-- Excerpted records follows --

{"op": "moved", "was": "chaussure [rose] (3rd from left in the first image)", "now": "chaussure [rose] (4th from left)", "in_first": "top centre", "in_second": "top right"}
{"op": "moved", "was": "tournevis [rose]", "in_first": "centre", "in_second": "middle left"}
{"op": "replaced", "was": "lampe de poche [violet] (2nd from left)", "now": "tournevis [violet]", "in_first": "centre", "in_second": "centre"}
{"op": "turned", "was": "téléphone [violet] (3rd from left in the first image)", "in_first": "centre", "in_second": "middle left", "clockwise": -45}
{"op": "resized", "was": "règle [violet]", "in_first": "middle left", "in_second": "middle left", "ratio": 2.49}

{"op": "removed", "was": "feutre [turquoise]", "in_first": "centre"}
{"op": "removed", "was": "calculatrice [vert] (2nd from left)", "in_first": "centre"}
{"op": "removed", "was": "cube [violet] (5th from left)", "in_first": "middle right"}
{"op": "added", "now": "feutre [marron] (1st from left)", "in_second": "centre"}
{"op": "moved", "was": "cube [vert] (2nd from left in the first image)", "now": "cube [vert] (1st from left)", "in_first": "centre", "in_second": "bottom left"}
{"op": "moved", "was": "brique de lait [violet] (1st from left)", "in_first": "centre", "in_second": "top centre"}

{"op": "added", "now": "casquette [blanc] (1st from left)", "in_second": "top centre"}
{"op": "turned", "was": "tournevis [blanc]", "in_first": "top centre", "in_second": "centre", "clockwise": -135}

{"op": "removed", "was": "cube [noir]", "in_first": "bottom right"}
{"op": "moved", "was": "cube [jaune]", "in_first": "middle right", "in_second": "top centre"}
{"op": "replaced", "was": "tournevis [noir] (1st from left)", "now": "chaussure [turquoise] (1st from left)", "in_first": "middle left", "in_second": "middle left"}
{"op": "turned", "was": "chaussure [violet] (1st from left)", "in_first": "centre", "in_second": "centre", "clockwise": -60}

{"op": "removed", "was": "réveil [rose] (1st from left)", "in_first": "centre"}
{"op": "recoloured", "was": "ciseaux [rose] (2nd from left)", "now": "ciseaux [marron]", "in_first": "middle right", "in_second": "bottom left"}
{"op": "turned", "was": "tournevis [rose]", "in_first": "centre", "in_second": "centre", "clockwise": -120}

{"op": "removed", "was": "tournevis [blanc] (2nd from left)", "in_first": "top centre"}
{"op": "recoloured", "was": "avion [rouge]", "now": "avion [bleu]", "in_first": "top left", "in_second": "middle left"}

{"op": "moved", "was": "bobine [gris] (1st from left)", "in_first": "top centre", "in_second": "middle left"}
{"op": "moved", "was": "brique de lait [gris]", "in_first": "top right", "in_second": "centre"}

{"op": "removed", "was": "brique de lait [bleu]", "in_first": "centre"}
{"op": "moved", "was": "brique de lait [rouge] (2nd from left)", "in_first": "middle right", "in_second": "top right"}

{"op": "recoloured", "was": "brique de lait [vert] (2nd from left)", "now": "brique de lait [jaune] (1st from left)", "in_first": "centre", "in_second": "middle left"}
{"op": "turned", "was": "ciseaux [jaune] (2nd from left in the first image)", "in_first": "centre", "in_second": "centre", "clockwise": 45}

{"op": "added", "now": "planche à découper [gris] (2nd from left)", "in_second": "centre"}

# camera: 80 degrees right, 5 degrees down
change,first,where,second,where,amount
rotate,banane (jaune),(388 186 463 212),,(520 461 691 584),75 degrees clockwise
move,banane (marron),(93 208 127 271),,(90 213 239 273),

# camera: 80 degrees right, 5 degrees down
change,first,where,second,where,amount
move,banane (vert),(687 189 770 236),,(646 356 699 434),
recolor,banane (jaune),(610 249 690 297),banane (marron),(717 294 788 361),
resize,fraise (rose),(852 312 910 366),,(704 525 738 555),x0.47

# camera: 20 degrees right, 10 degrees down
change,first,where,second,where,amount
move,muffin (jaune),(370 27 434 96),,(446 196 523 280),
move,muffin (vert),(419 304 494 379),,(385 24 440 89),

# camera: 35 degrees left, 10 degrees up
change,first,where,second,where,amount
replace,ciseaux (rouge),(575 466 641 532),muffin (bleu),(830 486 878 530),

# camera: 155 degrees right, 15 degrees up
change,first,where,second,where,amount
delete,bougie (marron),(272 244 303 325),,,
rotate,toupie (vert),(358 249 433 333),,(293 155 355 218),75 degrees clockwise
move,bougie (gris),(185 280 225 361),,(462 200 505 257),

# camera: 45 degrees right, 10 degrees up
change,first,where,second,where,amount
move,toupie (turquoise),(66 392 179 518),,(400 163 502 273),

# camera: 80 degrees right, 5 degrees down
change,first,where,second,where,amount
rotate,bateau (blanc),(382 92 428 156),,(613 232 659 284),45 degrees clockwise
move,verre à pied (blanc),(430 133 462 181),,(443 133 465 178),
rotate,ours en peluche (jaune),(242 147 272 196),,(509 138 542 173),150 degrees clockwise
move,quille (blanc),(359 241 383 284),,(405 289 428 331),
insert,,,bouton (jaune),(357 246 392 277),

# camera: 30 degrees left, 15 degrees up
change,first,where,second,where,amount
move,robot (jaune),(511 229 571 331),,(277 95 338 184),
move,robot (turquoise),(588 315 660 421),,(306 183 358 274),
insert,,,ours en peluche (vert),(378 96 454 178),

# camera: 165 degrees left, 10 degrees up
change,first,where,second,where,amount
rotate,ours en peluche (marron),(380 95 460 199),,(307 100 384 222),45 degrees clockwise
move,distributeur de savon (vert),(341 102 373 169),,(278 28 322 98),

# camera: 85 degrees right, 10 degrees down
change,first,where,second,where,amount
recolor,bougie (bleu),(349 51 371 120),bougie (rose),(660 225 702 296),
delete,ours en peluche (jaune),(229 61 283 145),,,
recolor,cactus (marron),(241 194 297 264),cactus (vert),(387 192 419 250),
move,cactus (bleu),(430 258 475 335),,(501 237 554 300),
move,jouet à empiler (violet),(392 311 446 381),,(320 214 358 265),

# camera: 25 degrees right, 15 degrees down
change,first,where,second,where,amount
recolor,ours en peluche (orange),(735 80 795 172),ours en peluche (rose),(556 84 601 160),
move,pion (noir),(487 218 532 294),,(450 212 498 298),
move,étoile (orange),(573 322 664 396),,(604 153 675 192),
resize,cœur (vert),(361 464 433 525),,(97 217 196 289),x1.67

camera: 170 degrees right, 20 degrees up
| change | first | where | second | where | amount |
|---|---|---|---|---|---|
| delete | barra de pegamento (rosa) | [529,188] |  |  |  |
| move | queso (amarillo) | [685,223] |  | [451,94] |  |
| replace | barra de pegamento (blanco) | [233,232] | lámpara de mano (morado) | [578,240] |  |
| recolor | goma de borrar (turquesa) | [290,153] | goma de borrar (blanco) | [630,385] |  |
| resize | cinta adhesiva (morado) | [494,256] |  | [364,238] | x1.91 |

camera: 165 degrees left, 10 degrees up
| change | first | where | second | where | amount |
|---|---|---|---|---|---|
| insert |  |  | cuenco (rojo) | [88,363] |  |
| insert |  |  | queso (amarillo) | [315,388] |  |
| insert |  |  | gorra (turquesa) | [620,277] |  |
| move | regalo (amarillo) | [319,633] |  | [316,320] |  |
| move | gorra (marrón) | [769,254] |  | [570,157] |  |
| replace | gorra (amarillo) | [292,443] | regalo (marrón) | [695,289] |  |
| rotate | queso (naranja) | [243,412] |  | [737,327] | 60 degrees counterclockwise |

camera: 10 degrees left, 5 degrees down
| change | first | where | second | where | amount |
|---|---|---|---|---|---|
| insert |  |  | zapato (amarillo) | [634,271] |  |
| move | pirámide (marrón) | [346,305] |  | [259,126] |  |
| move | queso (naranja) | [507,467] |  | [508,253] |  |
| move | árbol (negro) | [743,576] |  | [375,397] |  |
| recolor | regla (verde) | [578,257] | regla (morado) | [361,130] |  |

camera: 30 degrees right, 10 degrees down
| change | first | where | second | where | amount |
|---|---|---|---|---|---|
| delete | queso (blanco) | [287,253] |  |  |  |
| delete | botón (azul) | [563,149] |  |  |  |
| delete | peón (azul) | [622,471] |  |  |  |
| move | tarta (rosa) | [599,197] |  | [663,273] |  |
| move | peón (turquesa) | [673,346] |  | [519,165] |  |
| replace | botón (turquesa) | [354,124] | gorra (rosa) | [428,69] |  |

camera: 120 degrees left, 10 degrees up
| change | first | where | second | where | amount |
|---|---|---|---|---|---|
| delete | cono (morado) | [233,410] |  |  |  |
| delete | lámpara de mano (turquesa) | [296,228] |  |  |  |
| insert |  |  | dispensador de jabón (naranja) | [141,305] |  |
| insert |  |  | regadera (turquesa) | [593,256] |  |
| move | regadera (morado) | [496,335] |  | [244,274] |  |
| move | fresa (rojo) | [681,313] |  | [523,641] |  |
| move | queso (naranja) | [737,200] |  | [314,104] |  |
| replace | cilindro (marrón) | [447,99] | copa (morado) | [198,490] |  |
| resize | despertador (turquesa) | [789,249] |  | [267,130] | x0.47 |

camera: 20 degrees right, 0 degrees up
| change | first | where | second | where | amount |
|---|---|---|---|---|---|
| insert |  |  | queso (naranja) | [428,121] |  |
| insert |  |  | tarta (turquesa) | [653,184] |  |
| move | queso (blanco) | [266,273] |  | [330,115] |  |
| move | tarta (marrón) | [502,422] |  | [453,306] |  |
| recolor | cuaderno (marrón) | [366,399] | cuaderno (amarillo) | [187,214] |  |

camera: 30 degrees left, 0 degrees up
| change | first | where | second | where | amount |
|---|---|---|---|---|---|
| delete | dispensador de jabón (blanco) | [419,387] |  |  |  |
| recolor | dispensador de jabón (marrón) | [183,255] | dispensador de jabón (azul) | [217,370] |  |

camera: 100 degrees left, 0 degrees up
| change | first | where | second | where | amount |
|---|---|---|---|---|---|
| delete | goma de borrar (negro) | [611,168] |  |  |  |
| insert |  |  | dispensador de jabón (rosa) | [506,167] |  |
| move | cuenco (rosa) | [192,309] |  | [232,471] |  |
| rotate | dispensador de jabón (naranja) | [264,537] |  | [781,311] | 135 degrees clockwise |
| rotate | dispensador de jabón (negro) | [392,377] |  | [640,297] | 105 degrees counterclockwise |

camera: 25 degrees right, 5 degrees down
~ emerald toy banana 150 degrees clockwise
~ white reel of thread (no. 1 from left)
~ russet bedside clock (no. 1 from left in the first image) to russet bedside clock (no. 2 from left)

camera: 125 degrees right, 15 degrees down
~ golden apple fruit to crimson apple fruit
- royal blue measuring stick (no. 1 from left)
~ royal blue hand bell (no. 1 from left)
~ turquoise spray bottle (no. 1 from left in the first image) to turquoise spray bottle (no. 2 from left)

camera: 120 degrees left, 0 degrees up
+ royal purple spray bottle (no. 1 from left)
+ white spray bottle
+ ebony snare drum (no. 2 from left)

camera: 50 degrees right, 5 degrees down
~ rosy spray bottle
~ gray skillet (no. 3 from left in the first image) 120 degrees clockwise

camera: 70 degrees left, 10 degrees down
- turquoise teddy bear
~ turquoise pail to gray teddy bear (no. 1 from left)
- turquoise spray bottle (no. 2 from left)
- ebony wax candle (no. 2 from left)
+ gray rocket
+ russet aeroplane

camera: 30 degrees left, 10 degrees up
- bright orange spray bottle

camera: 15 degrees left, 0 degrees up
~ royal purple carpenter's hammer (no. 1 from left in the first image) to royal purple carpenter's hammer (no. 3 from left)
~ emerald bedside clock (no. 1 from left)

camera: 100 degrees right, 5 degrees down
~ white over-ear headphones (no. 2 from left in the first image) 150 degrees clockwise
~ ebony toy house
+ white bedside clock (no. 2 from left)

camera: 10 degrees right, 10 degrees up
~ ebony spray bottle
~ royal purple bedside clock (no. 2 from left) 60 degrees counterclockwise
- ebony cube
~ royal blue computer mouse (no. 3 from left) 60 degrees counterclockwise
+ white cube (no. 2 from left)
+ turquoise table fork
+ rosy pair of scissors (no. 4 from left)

-- Excerpted records concluded --

**What is needed**
Which lines of the material contain the string "pegamento"? List each of them.

**Exercise answer**
| delete | barra de pegamento (rosa) | [529,188] |  |  |  |
| replace | barra de pegamento (blanco) | [233,232] | lámpara de mano (morado) | [578,240] |  |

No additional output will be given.